- _What the task asks_
The task calls for each record to be given again unchanged, minus any pictures.

START Records for this exercise

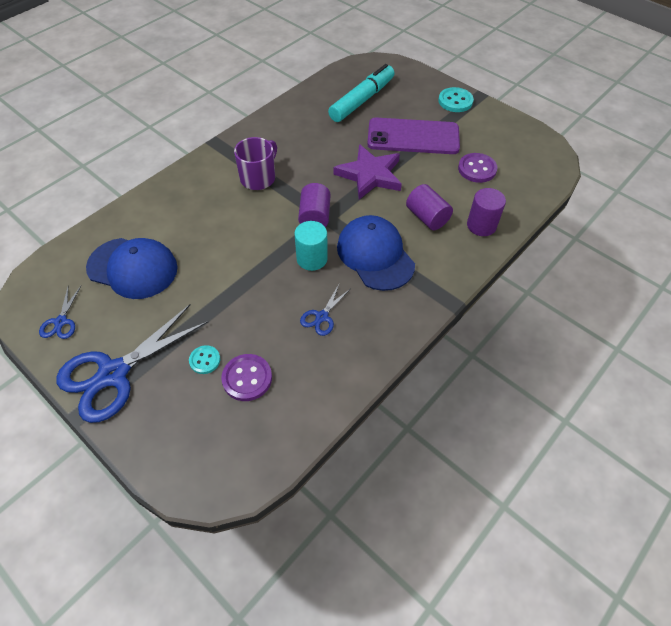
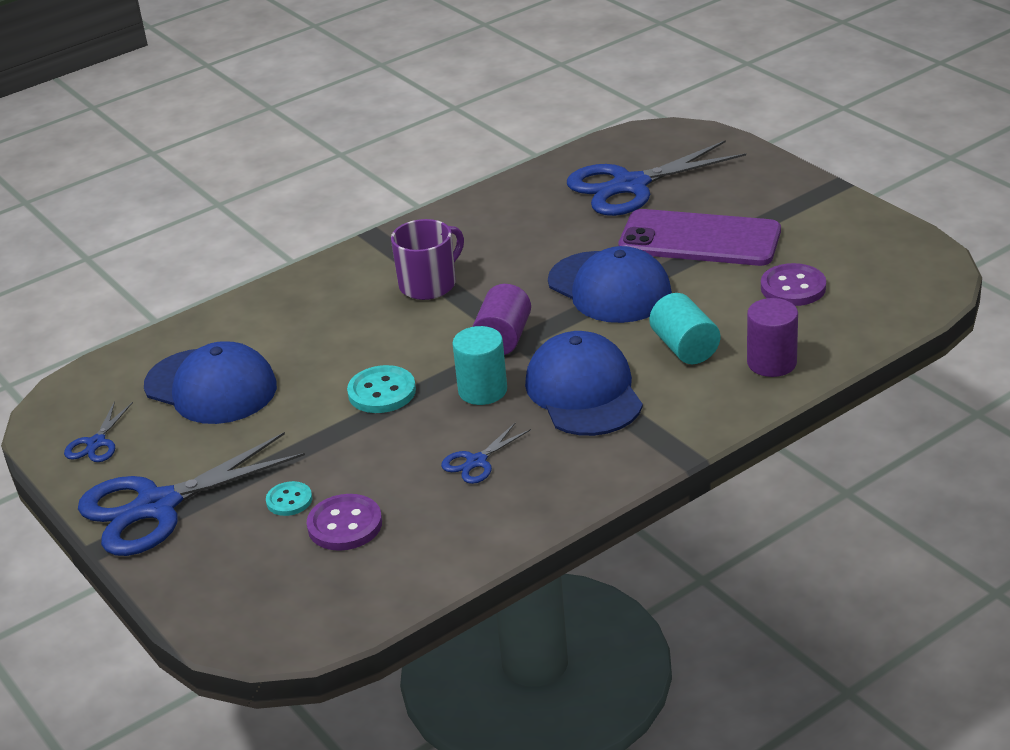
camera: 15 degrees right, 20 degrees down
(362, 100) = (630, 186): turquoise marker -> blue scissors
(370, 175) = (609, 288): purple star -> blue cap
(427, 217) = (685, 348): purple cylinder -> turquoise cylinder
(455, 101) = (791, 192): turquoise button -> turquoise button (382, 392)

END Records for this exercise

- _Solution to this exercise_
camera: 15 degrees right, 20 degrees down
(362, 100) = (630, 186): turquoise marker -> blue scissors
(370, 175) = (609, 288): purple star -> blue cap
(427, 217) = (685, 348): purple cylinder -> turquoise cylinder
(455, 101) = (791, 192): turquoise button -> turquoise button (382, 392)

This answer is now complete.